* **ACTIVITY**: Restate the records in full and exactly, with no images included.

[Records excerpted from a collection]
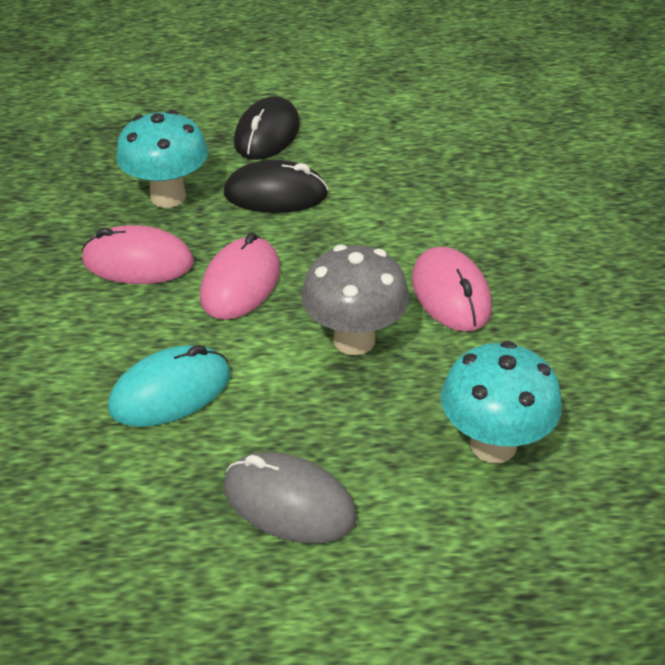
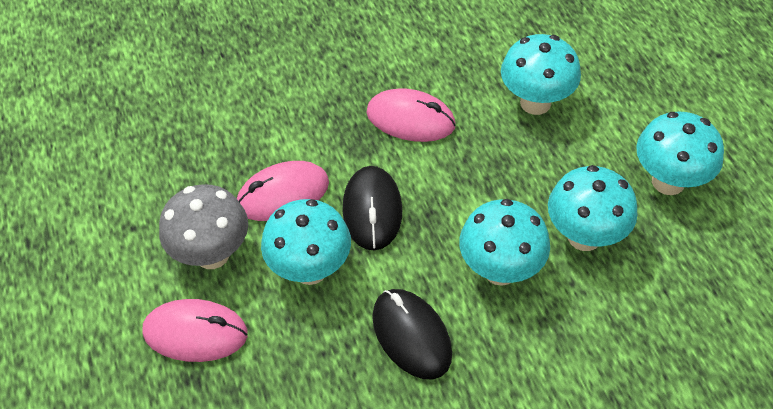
grey mouse: 1 -> 0
turquoise mouse: 1 -> 0
turquoise mushroom: 2 -> 5

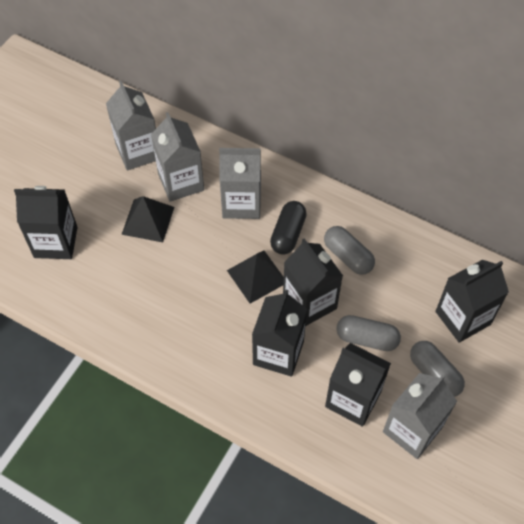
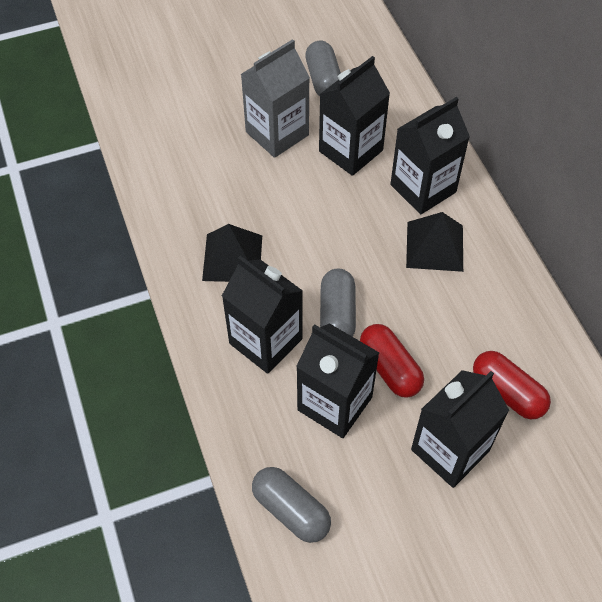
black capsule: 1 -> 0
grey carton: 4 -> 1
red capsule: 0 -> 2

* **ANSWER TO THE EXERCISE**:
grey mouse: 1 -> 0
turquoise mouse: 1 -> 0
turquoise mushroom: 2 -> 5

black capsule: 1 -> 0
grey carton: 4 -> 1
red capsule: 0 -> 2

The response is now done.